_Task to carry out_
Use the entries below and reproduce exactly the lines from the one containing "missing,bright yellow rubber" down to the one containing "colour,bright yellow tablespoon,(704", both of them included.
# # # # #
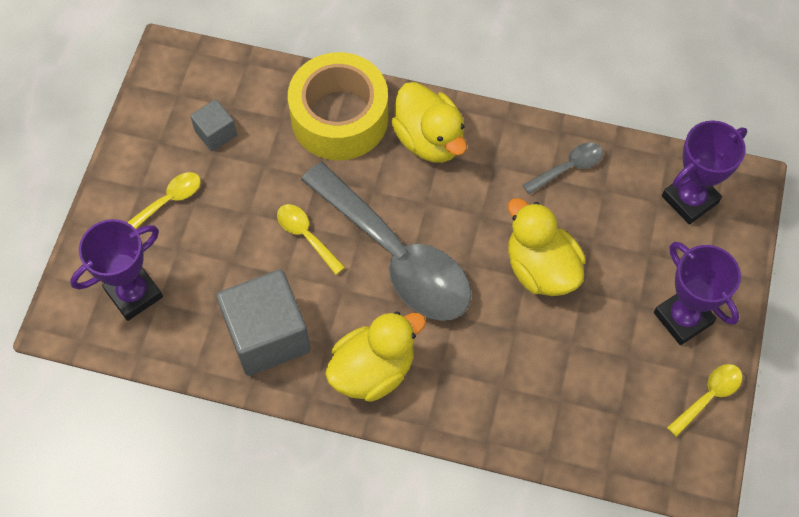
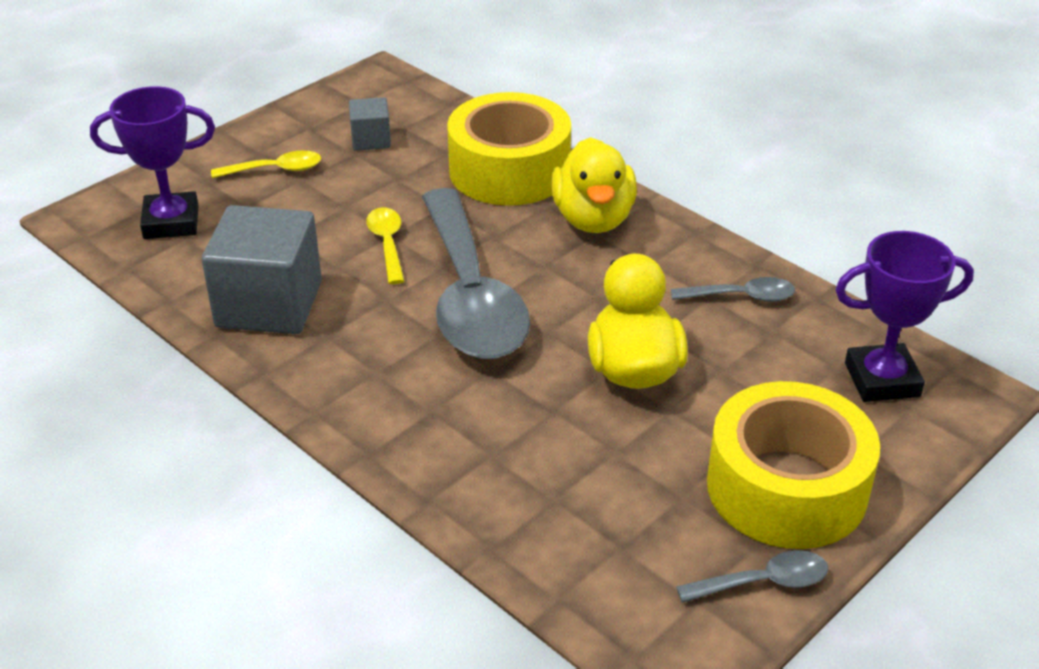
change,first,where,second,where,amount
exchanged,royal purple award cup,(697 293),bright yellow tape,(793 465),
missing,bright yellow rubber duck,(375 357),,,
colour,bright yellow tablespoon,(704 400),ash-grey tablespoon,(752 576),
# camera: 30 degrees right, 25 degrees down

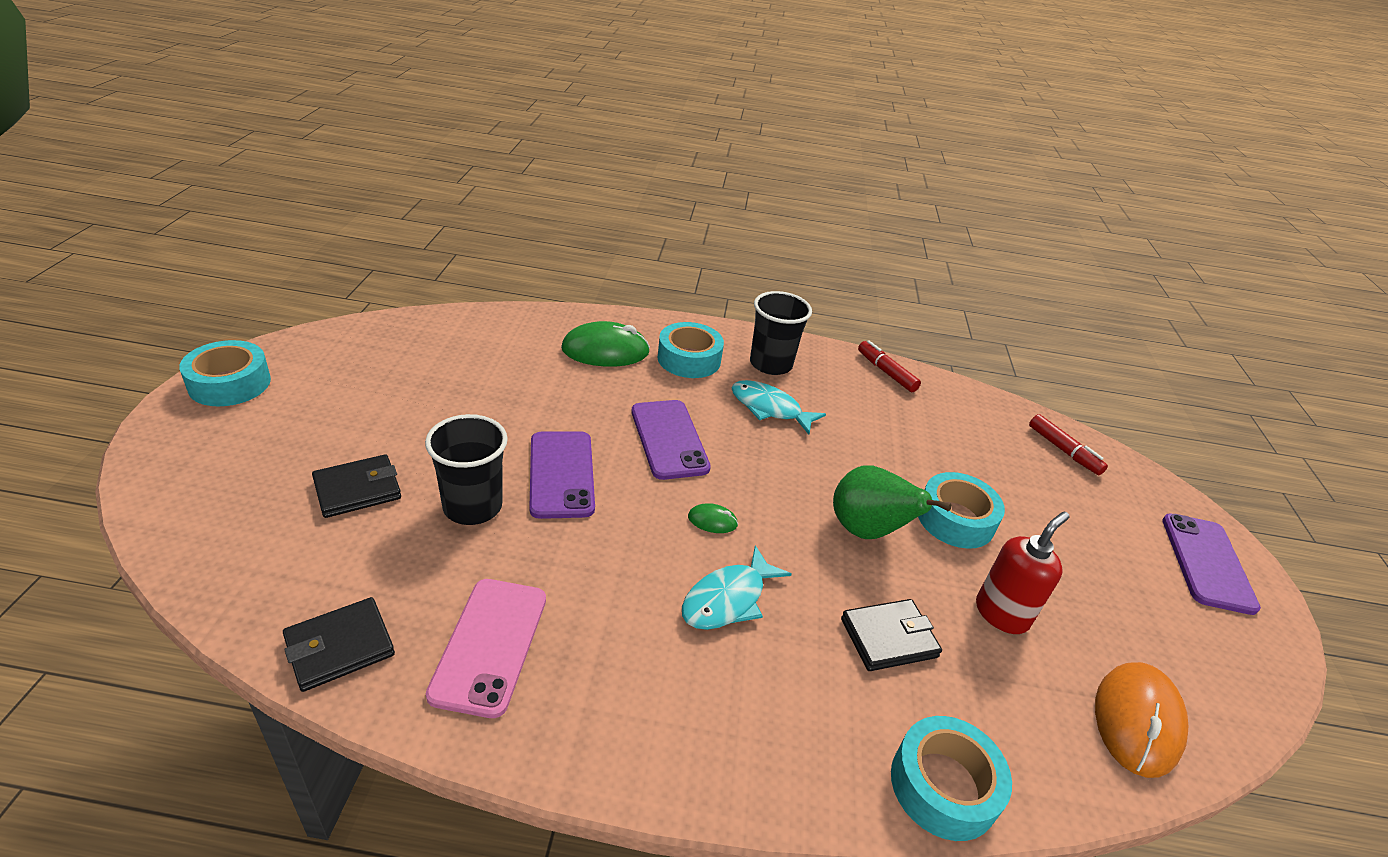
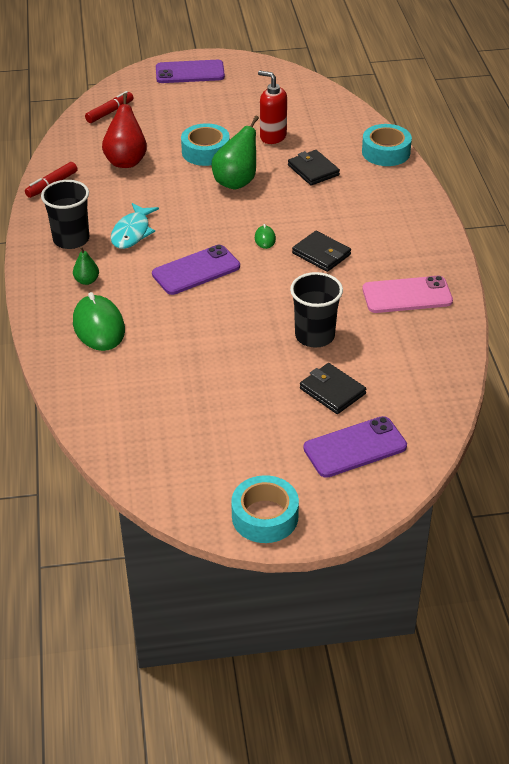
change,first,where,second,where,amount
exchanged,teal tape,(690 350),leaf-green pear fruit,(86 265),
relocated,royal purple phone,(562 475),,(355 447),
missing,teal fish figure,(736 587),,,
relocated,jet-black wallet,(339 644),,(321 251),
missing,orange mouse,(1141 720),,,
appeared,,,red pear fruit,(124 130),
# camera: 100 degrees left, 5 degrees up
# # # # #
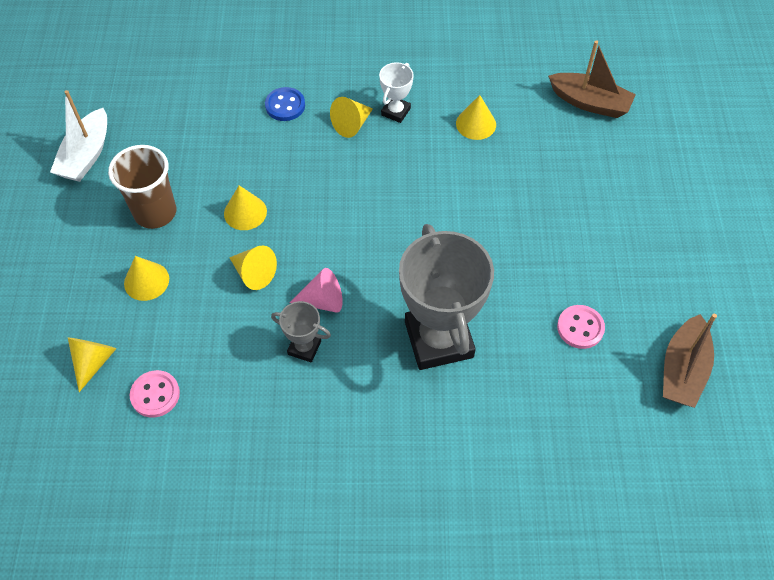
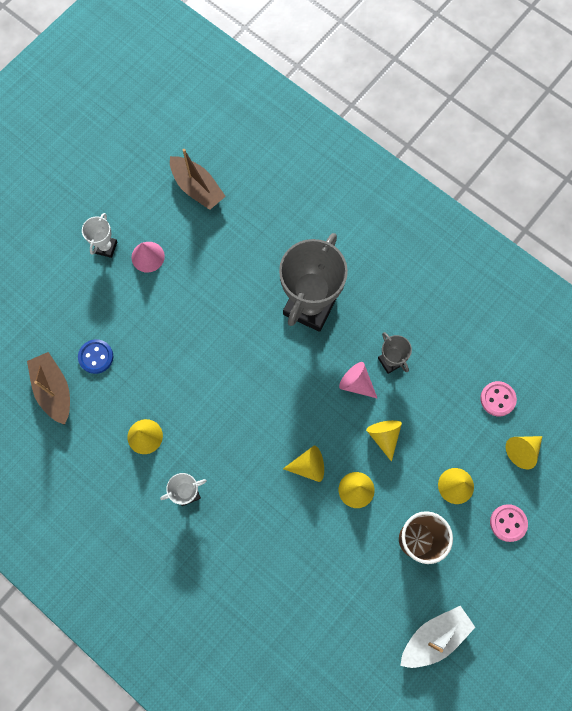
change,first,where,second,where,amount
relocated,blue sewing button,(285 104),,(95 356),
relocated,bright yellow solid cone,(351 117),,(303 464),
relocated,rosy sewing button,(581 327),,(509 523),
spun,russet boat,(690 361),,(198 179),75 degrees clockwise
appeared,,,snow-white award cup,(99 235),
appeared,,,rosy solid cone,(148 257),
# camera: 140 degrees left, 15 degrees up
# # # # #
_Answer below_
missing,bright yellow rubber duck,(375 357),,,
colour,bright yellow tablespoon,(704 400),ash-grey tablespoon,(752 576),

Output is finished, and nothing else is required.